Requirement
In your copy of the data, include no pictures and alter nothing else.

··· Excerpted data ···

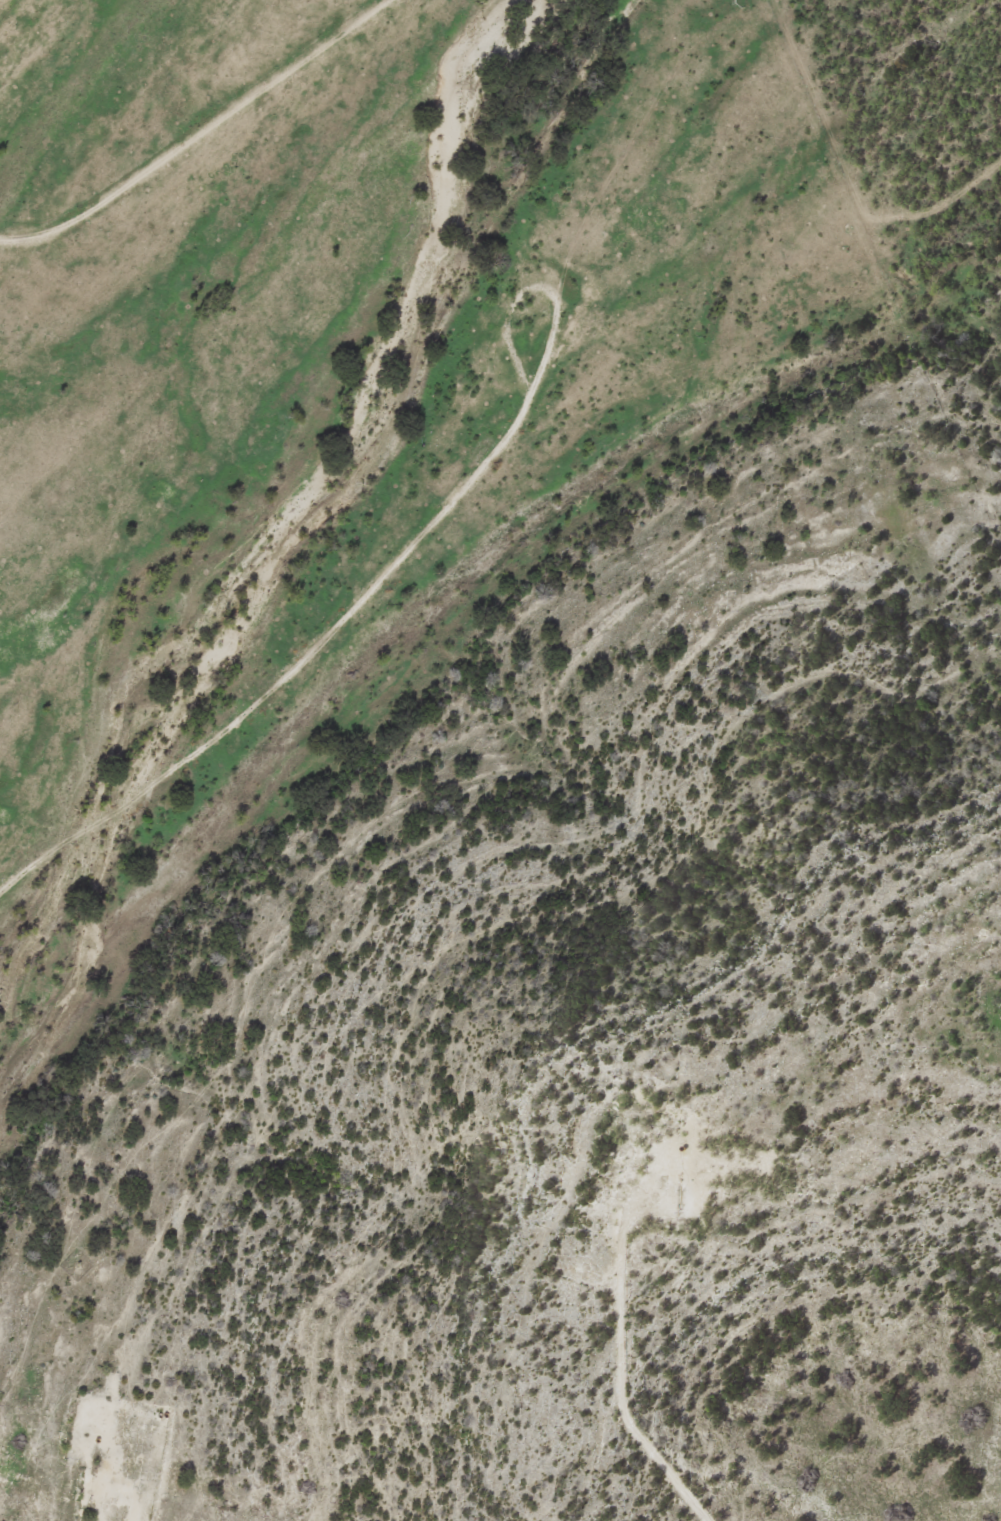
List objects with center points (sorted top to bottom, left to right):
river: (378, 409)
road: (288, 670)
river: (69, 940)

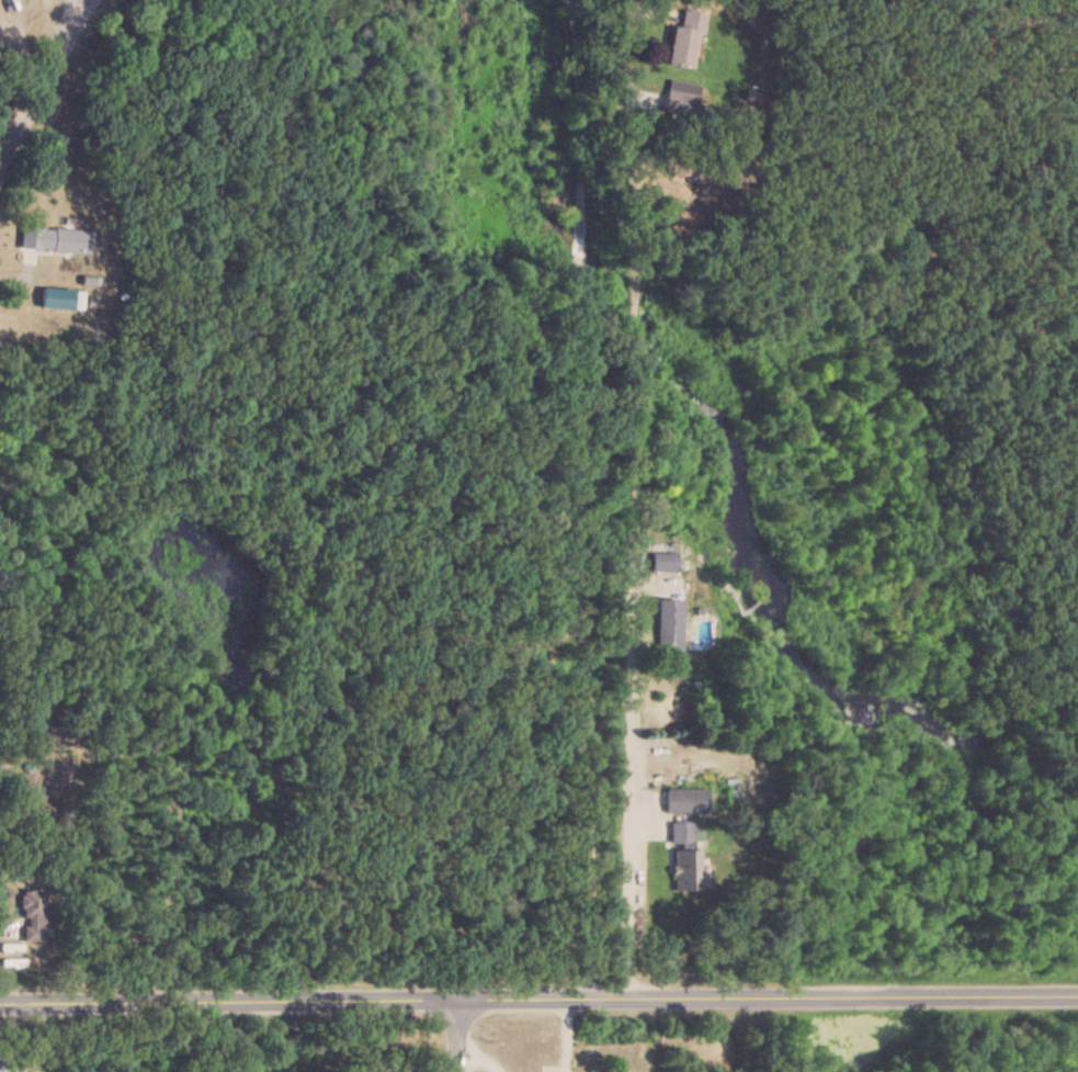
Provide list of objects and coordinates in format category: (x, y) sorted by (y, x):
building: (686, 39)
road: (33, 65)
building: (681, 93)
building: (70, 240)
road: (621, 497)
road: (592, 498)
building: (664, 561)
building: (668, 623)
building: (684, 800)
building: (682, 832)
building: (685, 869)
building: (32, 915)
road: (538, 996)
road: (566, 1034)
road: (456, 1035)
road: (480, 1054)
road: (388, 1064)
building: (3, 1067)

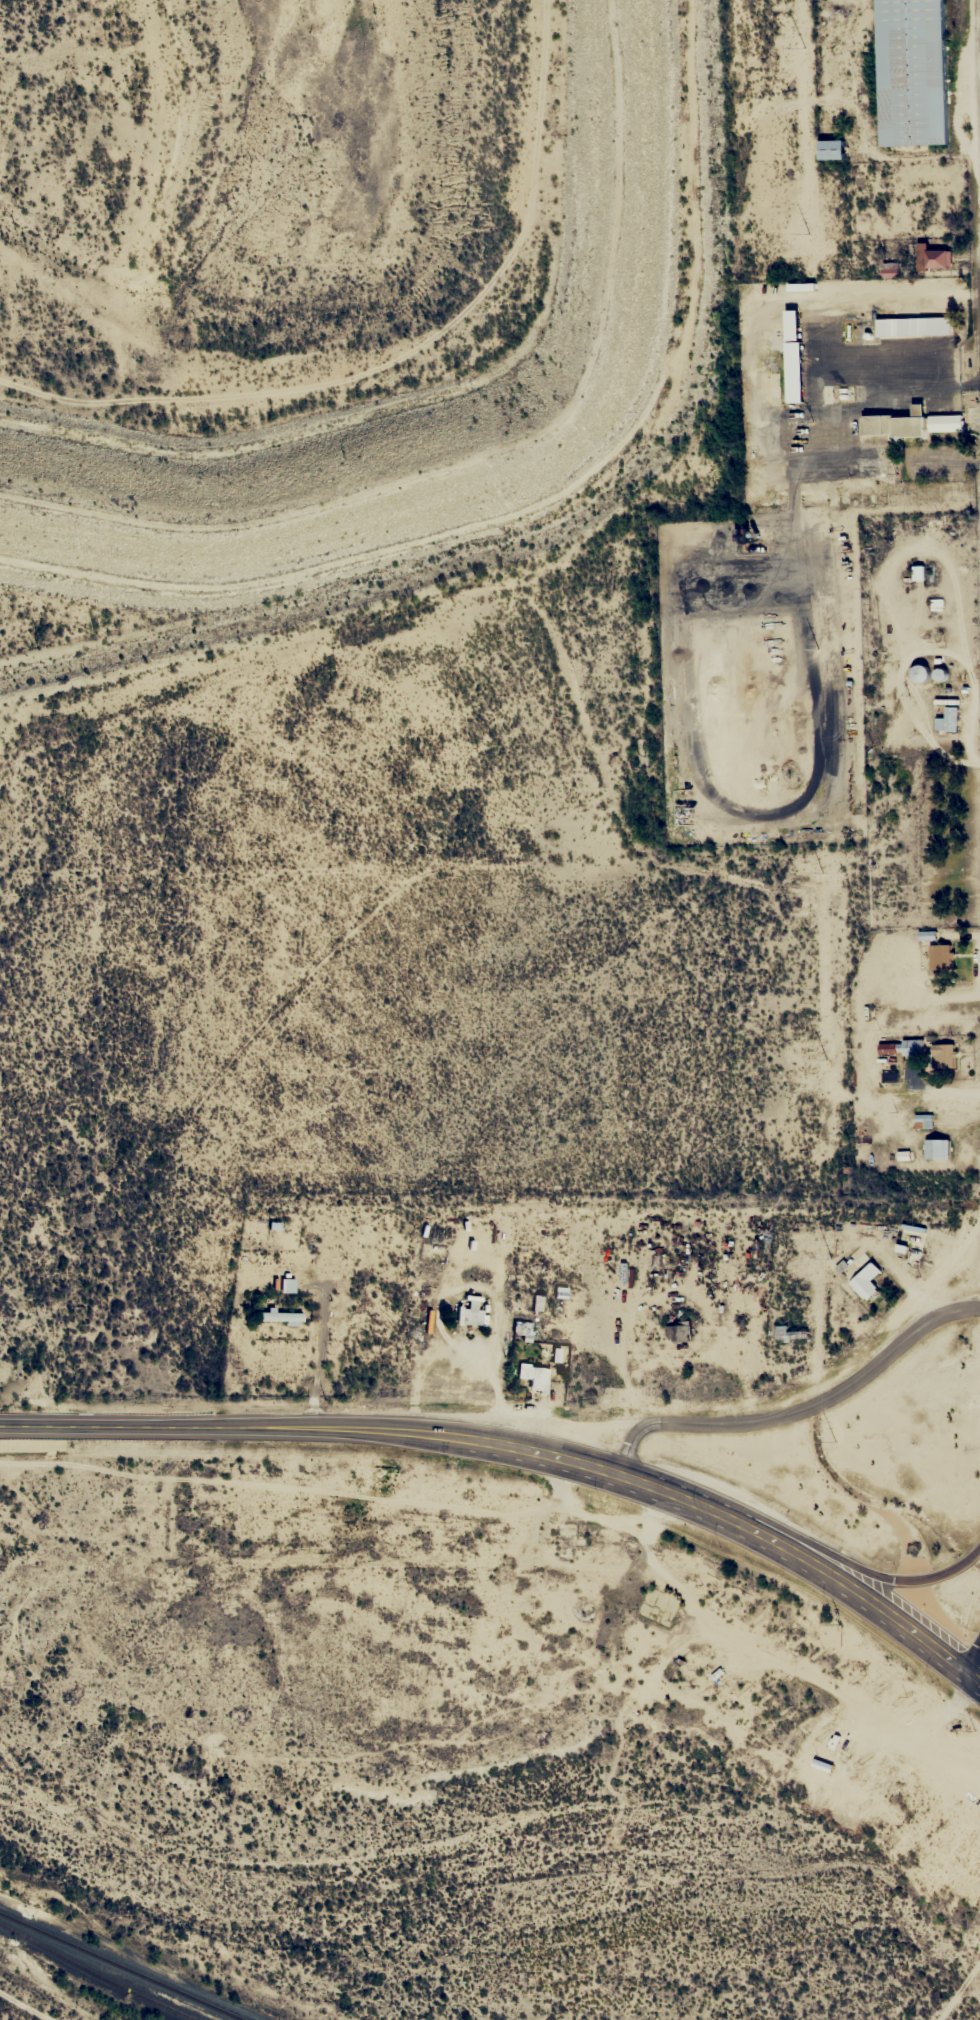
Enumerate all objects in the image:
building: (912, 71)
building: (830, 149)
building: (932, 258)
building: (910, 325)
building: (789, 356)
building: (909, 424)
building: (918, 573)
building: (919, 674)
building: (947, 720)
building: (940, 957)
building: (911, 1047)
building: (943, 1056)
building: (923, 1121)
building: (936, 1148)
building: (909, 1250)
building: (865, 1281)
building: (286, 1285)
building: (471, 1312)
building: (279, 1316)
building: (677, 1331)
building: (782, 1333)
building: (534, 1377)
road: (798, 1410)
road: (356, 1428)
road: (842, 1559)
road: (838, 1577)
road: (971, 1654)
road: (968, 1673)
road: (977, 1679)
road: (831, 1693)
railway: (121, 1966)
railway: (98, 1974)

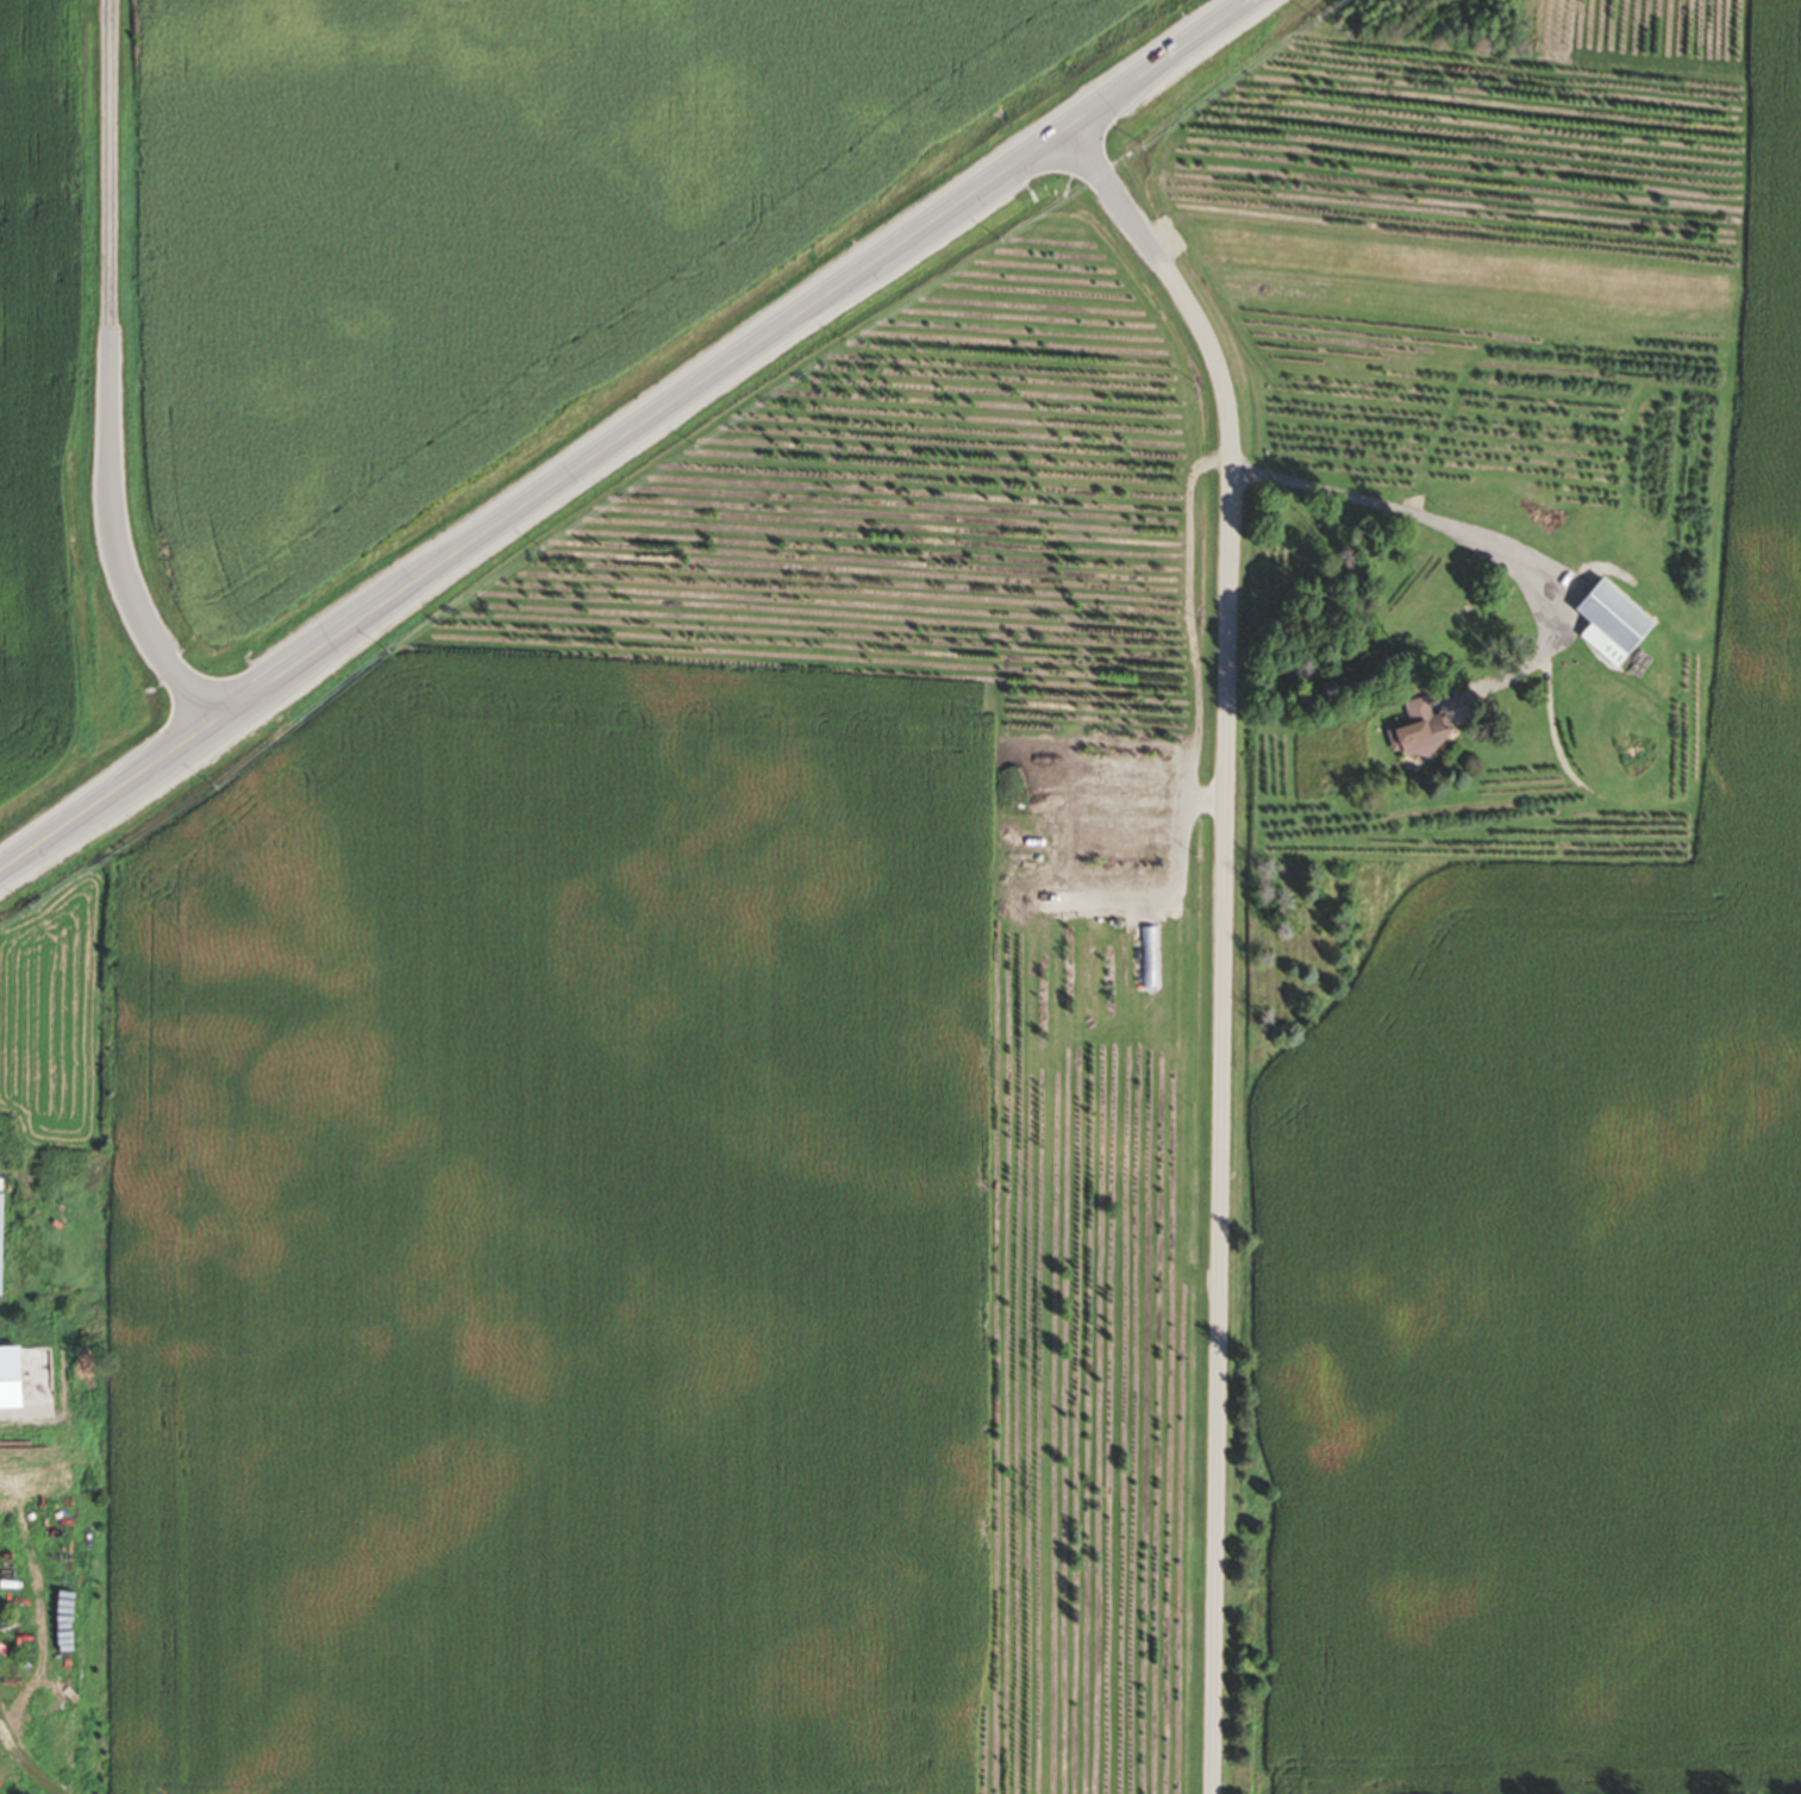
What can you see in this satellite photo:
road: (113, 395)
road: (626, 434)
road: (1465, 534)
building: (1609, 625)
building: (1419, 732)
road: (1229, 937)
building: (0, 1248)
building: (10, 1380)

···

Output
List objects with center points (sorted top to bottom, left to right):
river: (378, 409)
road: (288, 670)
river: (69, 940)

Provide list of objects and coordinates in format category: (x, y) sorted by (y, x):
building: (686, 39)
road: (33, 65)
building: (681, 93)
building: (70, 240)
road: (621, 497)
road: (592, 498)
building: (664, 561)
building: (668, 623)
building: (684, 800)
building: (682, 832)
building: (685, 869)
building: (32, 915)
road: (538, 996)
road: (566, 1034)
road: (456, 1035)
road: (480, 1054)
road: (388, 1064)
building: (3, 1067)

Enumerate all objects in the image:
building: (912, 71)
building: (830, 149)
building: (932, 258)
building: (910, 325)
building: (789, 356)
building: (909, 424)
building: (918, 573)
building: (919, 674)
building: (947, 720)
building: (940, 957)
building: (911, 1047)
building: (943, 1056)
building: (923, 1121)
building: (936, 1148)
building: (909, 1250)
building: (865, 1281)
building: (286, 1285)
building: (471, 1312)
building: (279, 1316)
building: (677, 1331)
building: (782, 1333)
building: (534, 1377)
road: (798, 1410)
road: (356, 1428)
road: (842, 1559)
road: (838, 1577)
road: (971, 1654)
road: (968, 1673)
road: (977, 1679)
road: (831, 1693)
railway: (121, 1966)
railway: (98, 1974)

What can you see in this satellite photo:
road: (113, 395)
road: (626, 434)
road: (1465, 534)
building: (1609, 625)
building: (1419, 732)
road: (1229, 937)
building: (0, 1248)
building: (10, 1380)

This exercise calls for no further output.